Begin at the line below that has "building: none -> [410,299,424,338]" and stop after the line that has "building: [172,248,225,316] ->". Please restate only those lines, word for word.

* [Source material]
Start of Block

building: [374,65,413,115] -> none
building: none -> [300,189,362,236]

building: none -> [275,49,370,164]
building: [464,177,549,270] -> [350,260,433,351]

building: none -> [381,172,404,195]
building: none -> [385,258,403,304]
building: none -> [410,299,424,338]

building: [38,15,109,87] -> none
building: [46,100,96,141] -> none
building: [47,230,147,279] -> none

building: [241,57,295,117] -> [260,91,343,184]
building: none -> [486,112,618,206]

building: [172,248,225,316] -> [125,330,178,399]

End of Block
Start of Block

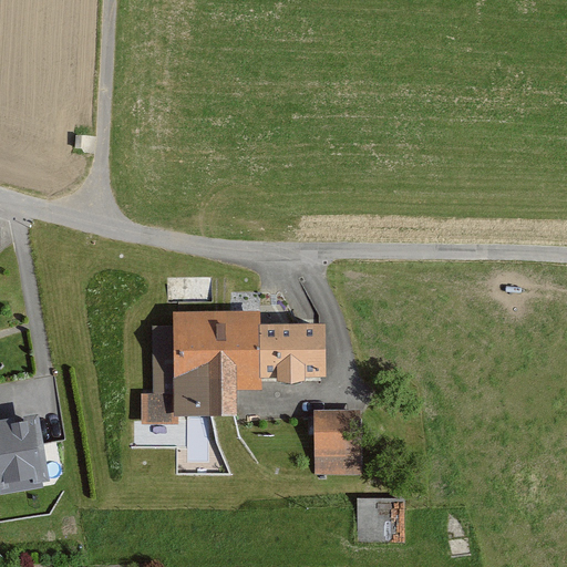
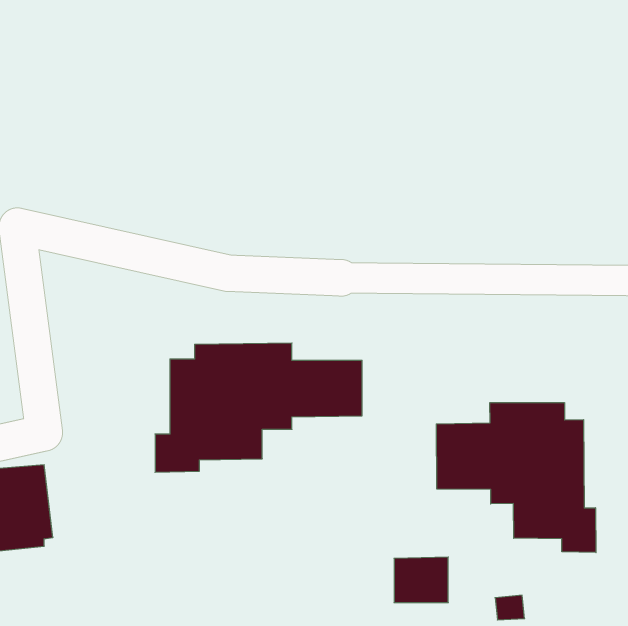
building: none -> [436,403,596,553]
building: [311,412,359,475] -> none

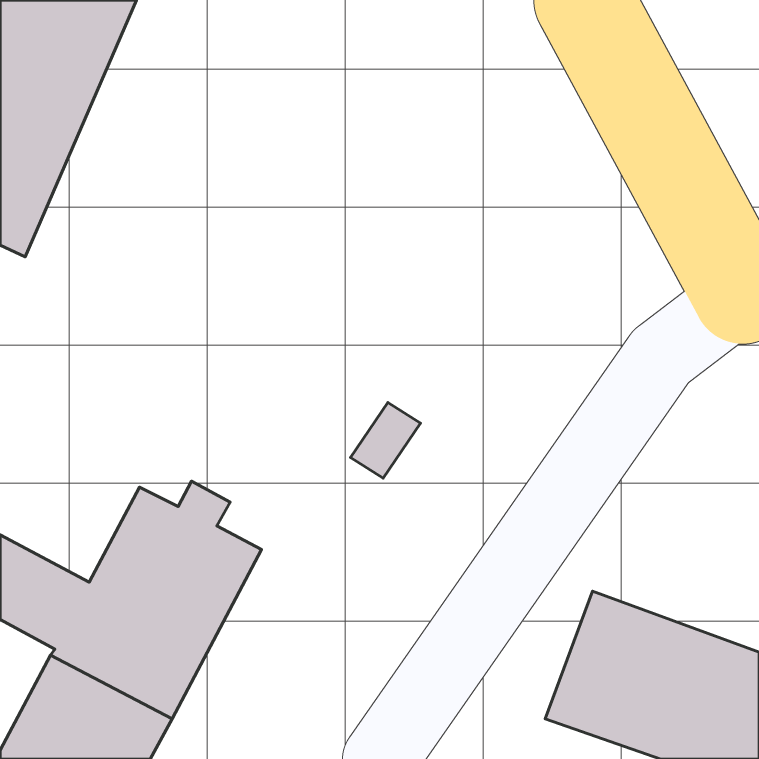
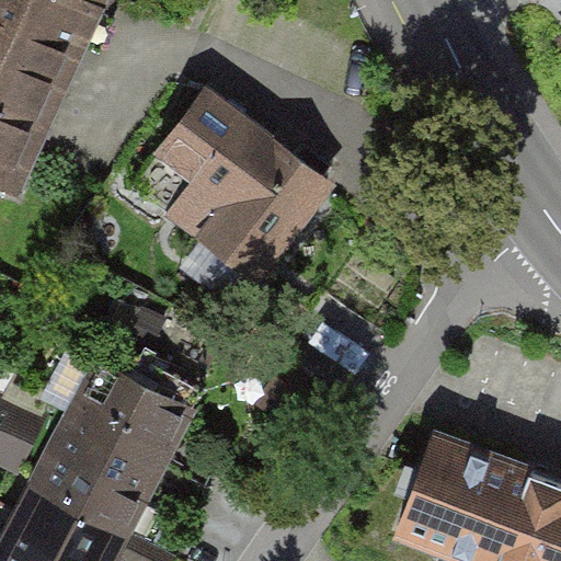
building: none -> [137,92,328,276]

End of Block
Start of Block

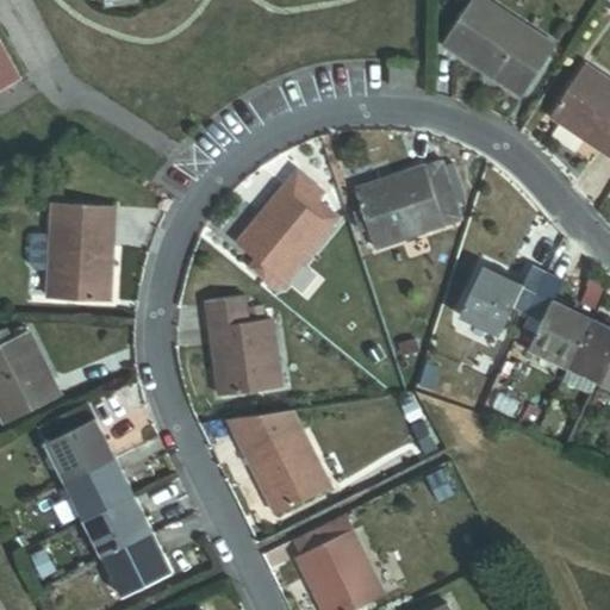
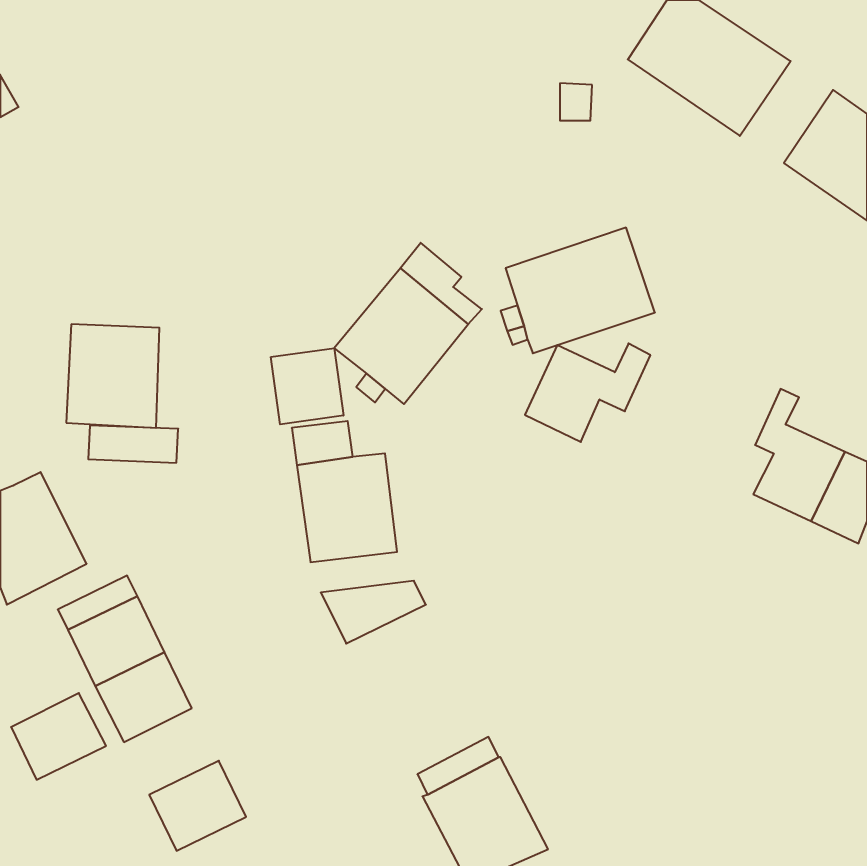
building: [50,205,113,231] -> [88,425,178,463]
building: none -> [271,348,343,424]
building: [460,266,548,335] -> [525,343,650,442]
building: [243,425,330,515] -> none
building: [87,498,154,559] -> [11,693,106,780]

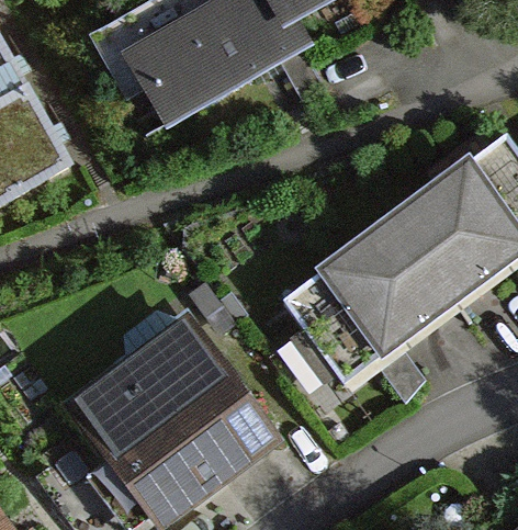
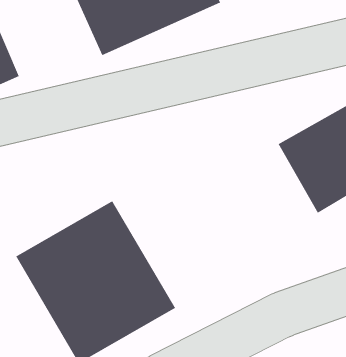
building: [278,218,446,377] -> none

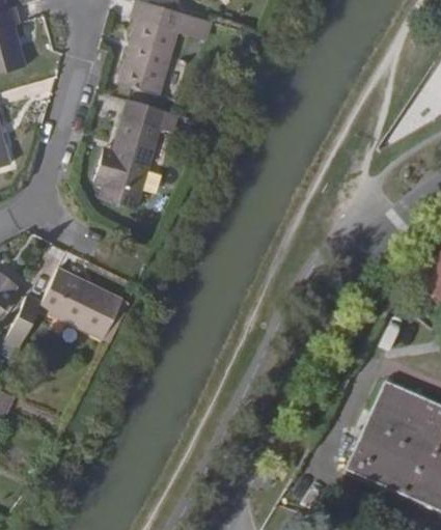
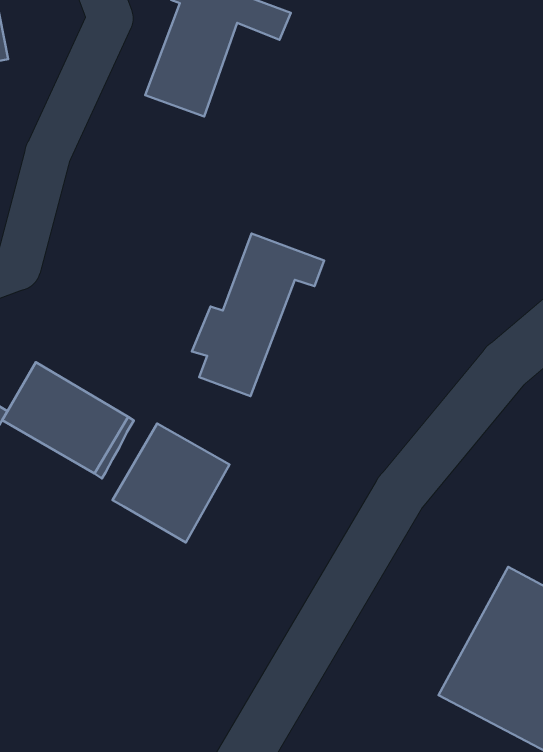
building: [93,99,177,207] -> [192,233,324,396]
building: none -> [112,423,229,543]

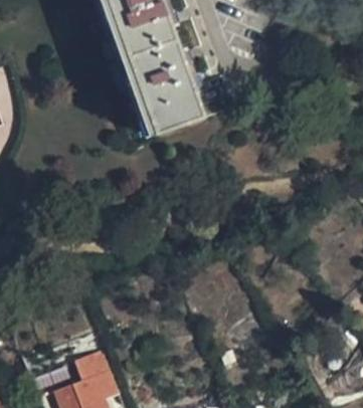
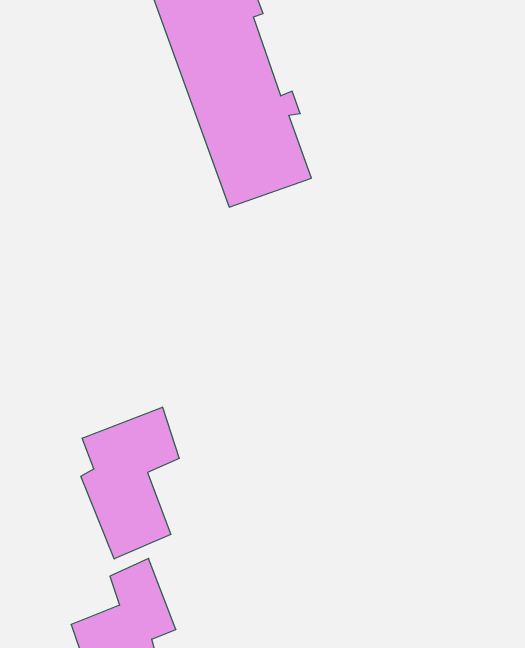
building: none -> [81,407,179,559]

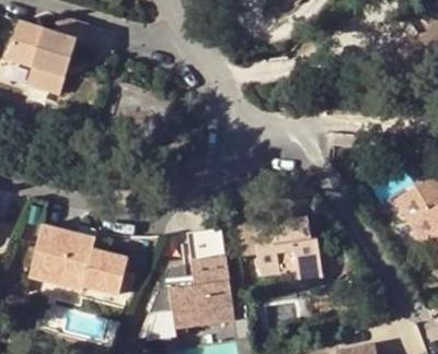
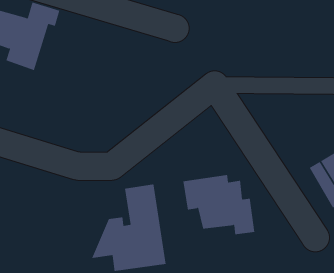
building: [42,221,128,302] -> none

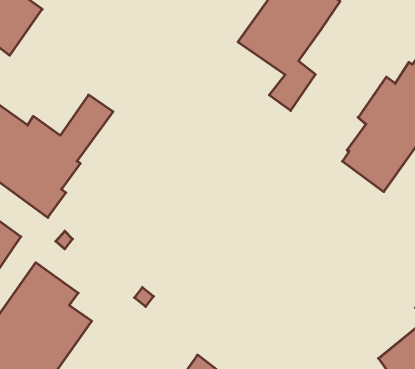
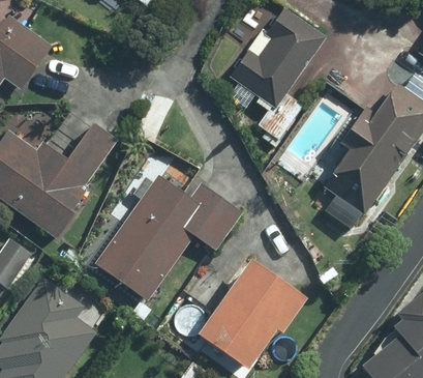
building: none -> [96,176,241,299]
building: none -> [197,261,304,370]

End of Block

* [Response]
building: none -> [410,299,424,338]

building: [38,15,109,87] -> none
building: [46,100,96,141] -> none
building: [47,230,147,279] -> none

building: [241,57,295,117] -> [260,91,343,184]
building: none -> [486,112,618,206]

building: [172,248,225,316] -> [125,330,178,399]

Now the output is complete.